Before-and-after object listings
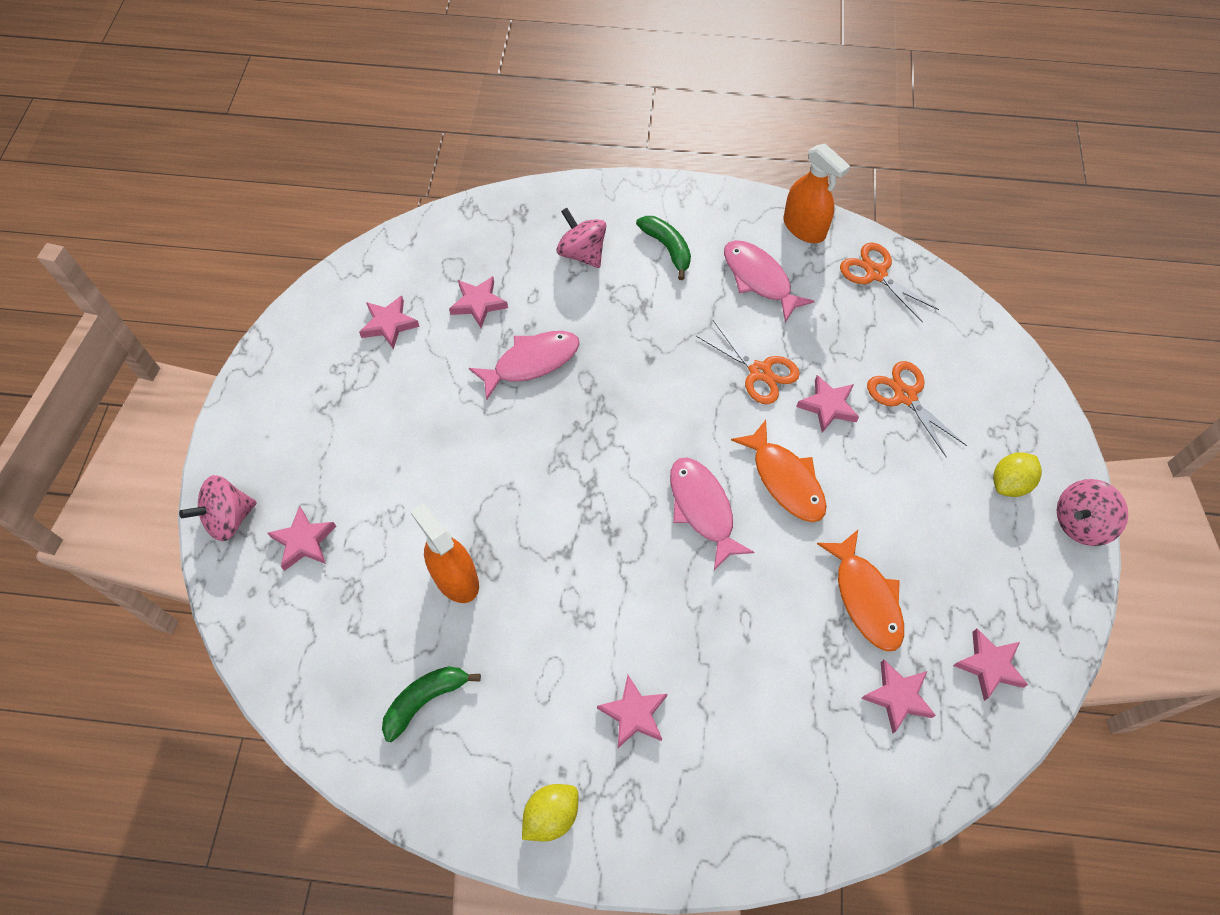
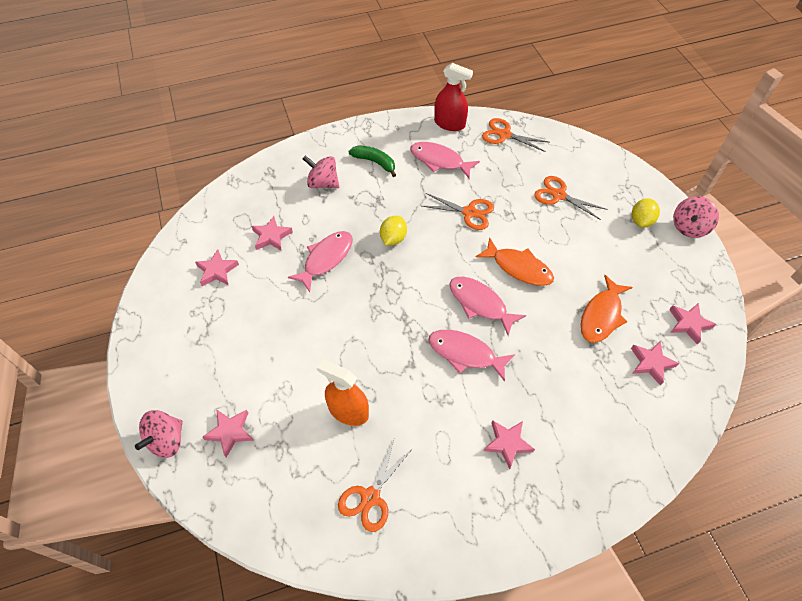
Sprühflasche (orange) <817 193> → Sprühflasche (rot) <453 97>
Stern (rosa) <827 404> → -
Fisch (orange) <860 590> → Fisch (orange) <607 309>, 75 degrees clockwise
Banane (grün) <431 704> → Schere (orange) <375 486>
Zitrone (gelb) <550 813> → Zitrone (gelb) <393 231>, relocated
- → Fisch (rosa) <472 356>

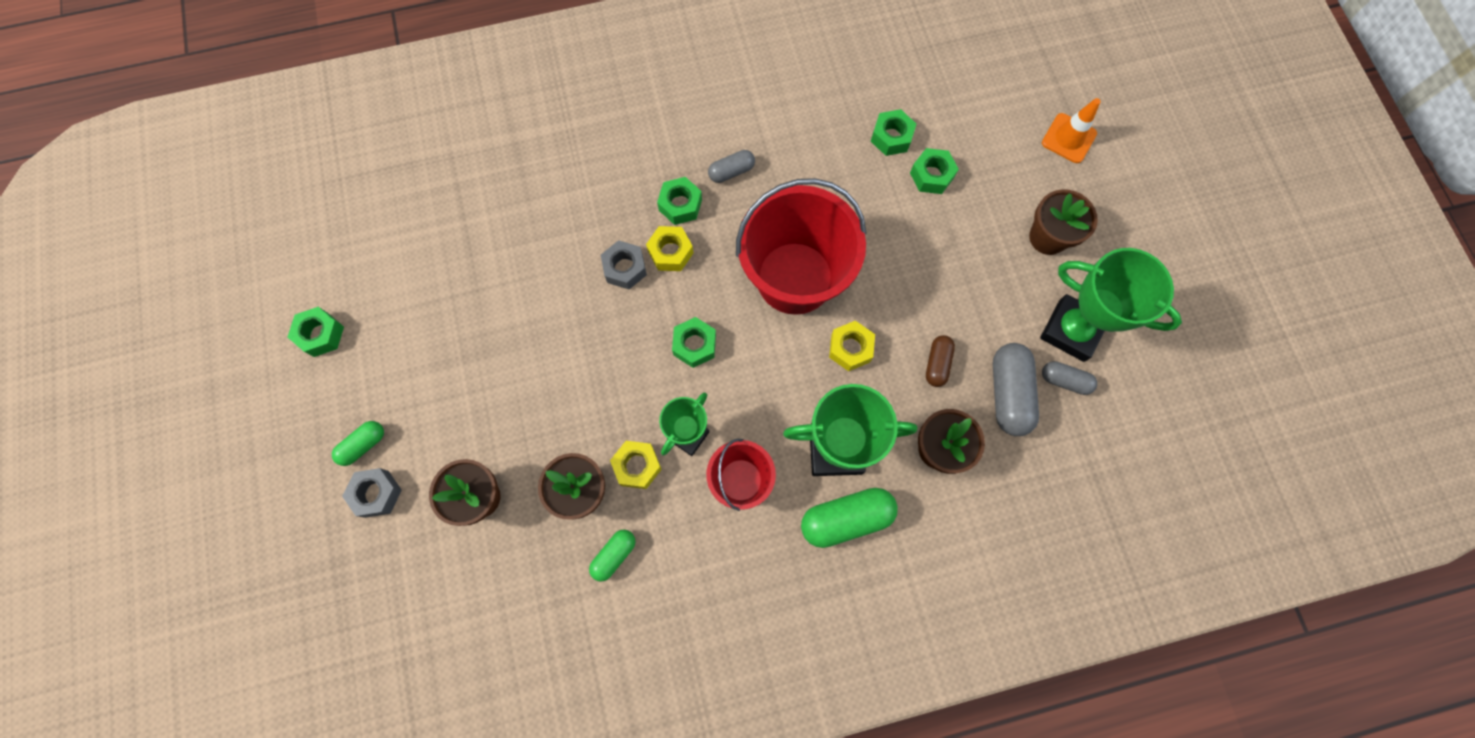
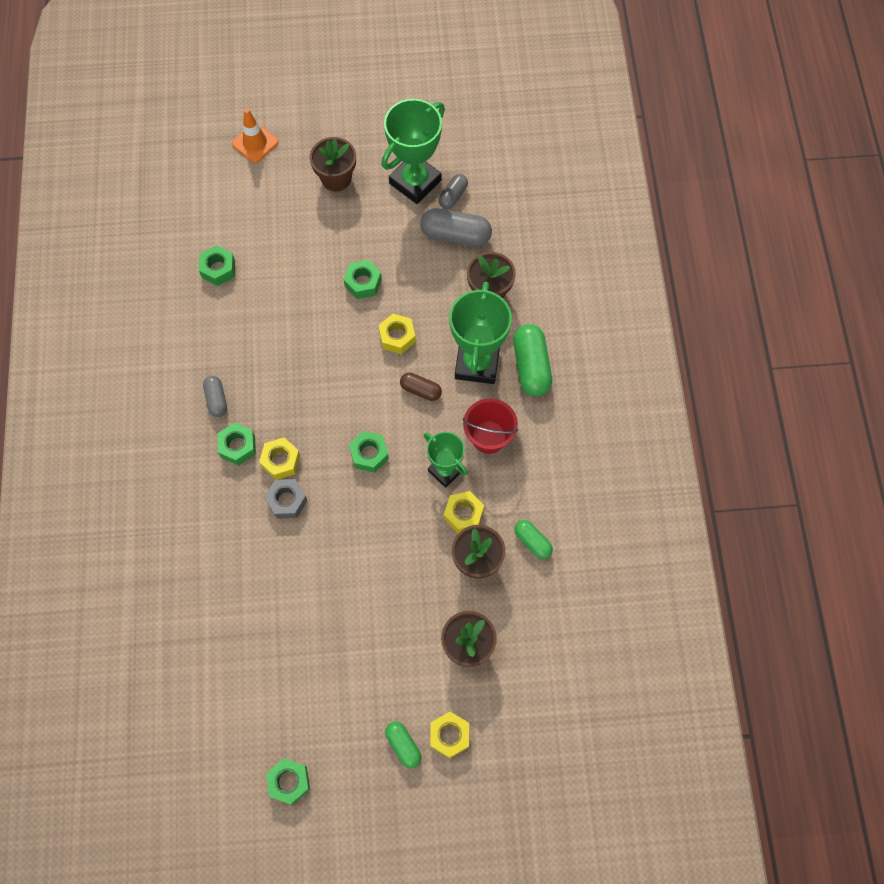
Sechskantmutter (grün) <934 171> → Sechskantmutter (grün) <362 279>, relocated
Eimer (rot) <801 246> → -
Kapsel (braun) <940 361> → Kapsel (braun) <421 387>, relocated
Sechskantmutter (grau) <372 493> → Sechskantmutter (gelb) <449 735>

## [Work to be completed]
The entries are to be restated word for word, with pictures omitted.

## [Answer to the problem]
Sprühflasche (orange) <817 193> → Sprühflasche (rot) <453 97>
Stern (rosa) <827 404> → -
Fisch (orange) <860 590> → Fisch (orange) <607 309>, 75 degrees clockwise
Banane (grün) <431 704> → Schere (orange) <375 486>
Zitrone (gelb) <550 813> → Zitrone (gelb) <393 231>, relocated
- → Fisch (rosa) <472 356>

Sechskantmutter (grün) <934 171> → Sechskantmutter (grün) <362 279>, relocated
Eimer (rot) <801 246> → -
Kapsel (braun) <940 361> → Kapsel (braun) <421 387>, relocated
Sechskantmutter (grau) <372 493> → Sechskantmutter (gelb) <449 735>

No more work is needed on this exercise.